**Task objective**. Would you write out all of the data exactly as it appears below?

**Available records**.
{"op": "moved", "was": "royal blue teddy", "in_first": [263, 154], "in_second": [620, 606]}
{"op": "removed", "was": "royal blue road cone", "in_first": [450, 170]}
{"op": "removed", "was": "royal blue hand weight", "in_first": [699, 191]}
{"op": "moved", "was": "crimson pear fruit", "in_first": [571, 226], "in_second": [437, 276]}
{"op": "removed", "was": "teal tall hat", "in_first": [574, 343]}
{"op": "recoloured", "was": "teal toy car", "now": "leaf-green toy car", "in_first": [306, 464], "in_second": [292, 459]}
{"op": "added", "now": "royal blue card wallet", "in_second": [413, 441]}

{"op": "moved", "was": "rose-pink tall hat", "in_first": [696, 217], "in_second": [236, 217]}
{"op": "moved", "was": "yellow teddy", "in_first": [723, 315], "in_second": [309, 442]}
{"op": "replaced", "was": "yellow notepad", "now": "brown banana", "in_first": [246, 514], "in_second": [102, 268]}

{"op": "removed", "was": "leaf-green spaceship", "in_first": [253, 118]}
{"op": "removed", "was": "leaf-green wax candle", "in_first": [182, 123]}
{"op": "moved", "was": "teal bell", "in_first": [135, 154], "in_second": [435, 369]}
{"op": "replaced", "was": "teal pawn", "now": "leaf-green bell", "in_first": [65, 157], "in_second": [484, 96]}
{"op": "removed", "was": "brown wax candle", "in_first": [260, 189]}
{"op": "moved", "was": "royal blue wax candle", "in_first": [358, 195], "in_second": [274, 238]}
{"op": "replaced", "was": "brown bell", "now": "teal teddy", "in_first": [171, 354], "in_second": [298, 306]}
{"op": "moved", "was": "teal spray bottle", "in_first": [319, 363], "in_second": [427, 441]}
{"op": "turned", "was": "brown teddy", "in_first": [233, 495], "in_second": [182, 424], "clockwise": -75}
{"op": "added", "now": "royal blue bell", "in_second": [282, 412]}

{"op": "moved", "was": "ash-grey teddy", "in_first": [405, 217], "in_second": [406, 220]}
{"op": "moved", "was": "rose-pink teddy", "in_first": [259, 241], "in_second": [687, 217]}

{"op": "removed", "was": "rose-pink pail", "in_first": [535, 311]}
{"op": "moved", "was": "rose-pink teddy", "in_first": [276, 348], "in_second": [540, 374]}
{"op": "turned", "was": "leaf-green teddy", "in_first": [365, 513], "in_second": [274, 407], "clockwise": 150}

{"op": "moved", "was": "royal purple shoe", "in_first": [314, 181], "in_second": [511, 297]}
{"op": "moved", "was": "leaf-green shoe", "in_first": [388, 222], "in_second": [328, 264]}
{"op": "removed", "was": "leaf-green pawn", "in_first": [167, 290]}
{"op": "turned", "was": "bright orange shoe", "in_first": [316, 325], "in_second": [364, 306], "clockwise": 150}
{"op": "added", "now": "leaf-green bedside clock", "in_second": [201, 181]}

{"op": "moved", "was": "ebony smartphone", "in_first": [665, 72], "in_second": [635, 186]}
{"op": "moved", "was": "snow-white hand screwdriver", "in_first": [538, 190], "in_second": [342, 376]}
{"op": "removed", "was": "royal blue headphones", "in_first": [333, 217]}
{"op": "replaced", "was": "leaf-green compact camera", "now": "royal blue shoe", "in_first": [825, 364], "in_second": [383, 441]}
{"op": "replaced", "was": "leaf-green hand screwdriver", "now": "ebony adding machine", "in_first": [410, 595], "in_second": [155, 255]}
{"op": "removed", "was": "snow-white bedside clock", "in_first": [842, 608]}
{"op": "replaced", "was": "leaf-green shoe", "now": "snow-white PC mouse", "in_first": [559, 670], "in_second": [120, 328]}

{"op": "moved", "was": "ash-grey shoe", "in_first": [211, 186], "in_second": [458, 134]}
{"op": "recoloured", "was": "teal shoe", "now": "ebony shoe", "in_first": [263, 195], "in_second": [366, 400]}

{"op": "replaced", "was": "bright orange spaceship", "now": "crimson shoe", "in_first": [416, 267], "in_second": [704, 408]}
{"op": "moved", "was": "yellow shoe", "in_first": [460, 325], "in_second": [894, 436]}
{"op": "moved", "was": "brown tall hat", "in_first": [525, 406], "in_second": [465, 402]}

**Exercise output**.
{"op": "moved", "was": "royal blue teddy", "in_first": [263, 154], "in_second": [620, 606]}
{"op": "removed", "was": "royal blue road cone", "in_first": [450, 170]}
{"op": "removed", "was": "royal blue hand weight", "in_first": [699, 191]}
{"op": "moved", "was": "crimson pear fruit", "in_first": [571, 226], "in_second": [437, 276]}
{"op": "removed", "was": "teal tall hat", "in_first": [574, 343]}
{"op": "recoloured", "was": "teal toy car", "now": "leaf-green toy car", "in_first": [306, 464], "in_second": [292, 459]}
{"op": "added", "now": "royal blue card wallet", "in_second": [413, 441]}

{"op": "moved", "was": "rose-pink tall hat", "in_first": [696, 217], "in_second": [236, 217]}
{"op": "moved", "was": "yellow teddy", "in_first": [723, 315], "in_second": [309, 442]}
{"op": "replaced", "was": "yellow notepad", "now": "brown banana", "in_first": [246, 514], "in_second": [102, 268]}

{"op": "removed", "was": "leaf-green spaceship", "in_first": [253, 118]}
{"op": "removed", "was": "leaf-green wax candle", "in_first": [182, 123]}
{"op": "moved", "was": "teal bell", "in_first": [135, 154], "in_second": [435, 369]}
{"op": "replaced", "was": "teal pawn", "now": "leaf-green bell", "in_first": [65, 157], "in_second": [484, 96]}
{"op": "removed", "was": "brown wax candle", "in_first": [260, 189]}
{"op": "moved", "was": "royal blue wax candle", "in_first": [358, 195], "in_second": [274, 238]}
{"op": "replaced", "was": "brown bell", "now": "teal teddy", "in_first": [171, 354], "in_second": [298, 306]}
{"op": "moved", "was": "teal spray bottle", "in_first": [319, 363], "in_second": [427, 441]}
{"op": "turned", "was": "brown teddy", "in_first": [233, 495], "in_second": [182, 424], "clockwise": -75}
{"op": "added", "now": "royal blue bell", "in_second": [282, 412]}

{"op": "moved", "was": "ash-grey teddy", "in_first": [405, 217], "in_second": [406, 220]}
{"op": "moved", "was": "rose-pink teddy", "in_first": [259, 241], "in_second": [687, 217]}

{"op": "removed", "was": "rose-pink pail", "in_first": [535, 311]}
{"op": "moved", "was": "rose-pink teddy", "in_first": [276, 348], "in_second": [540, 374]}
{"op": "turned", "was": "leaf-green teddy", "in_first": [365, 513], "in_second": [274, 407], "clockwise": 150}

{"op": "moved", "was": "royal purple shoe", "in_first": [314, 181], "in_second": [511, 297]}
{"op": "moved", "was": "leaf-green shoe", "in_first": [388, 222], "in_second": [328, 264]}
{"op": "removed", "was": "leaf-green pawn", "in_first": [167, 290]}
{"op": "turned", "was": "bright orange shoe", "in_first": [316, 325], "in_second": [364, 306], "clockwise": 150}
{"op": "added", "now": "leaf-green bedside clock", "in_second": [201, 181]}

{"op": "moved", "was": "ebony smartphone", "in_first": [665, 72], "in_second": [635, 186]}
{"op": "moved", "was": "snow-white hand screwdriver", "in_first": [538, 190], "in_second": [342, 376]}
{"op": "removed", "was": "royal blue headphones", "in_first": [333, 217]}
{"op": "replaced", "was": "leaf-green compact camera", "now": "royal blue shoe", "in_first": [825, 364], "in_second": [383, 441]}
{"op": "replaced", "was": "leaf-green hand screwdriver", "now": "ebony adding machine", "in_first": [410, 595], "in_second": [155, 255]}
{"op": "removed", "was": "snow-white bedside clock", "in_first": [842, 608]}
{"op": "replaced", "was": "leaf-green shoe", "now": "snow-white PC mouse", "in_first": [559, 670], "in_second": [120, 328]}

{"op": "moved", "was": "ash-grey shoe", "in_first": [211, 186], "in_second": [458, 134]}
{"op": "recoloured", "was": "teal shoe", "now": "ebony shoe", "in_first": [263, 195], "in_second": [366, 400]}

{"op": "replaced", "was": "bright orange spaceship", "now": "crimson shoe", "in_first": [416, 267], "in_second": [704, 408]}
{"op": "moved", "was": "yellow shoe", "in_first": [460, 325], "in_second": [894, 436]}
{"op": "moved", "was": "brown tall hat", "in_first": [525, 406], "in_second": [465, 402]}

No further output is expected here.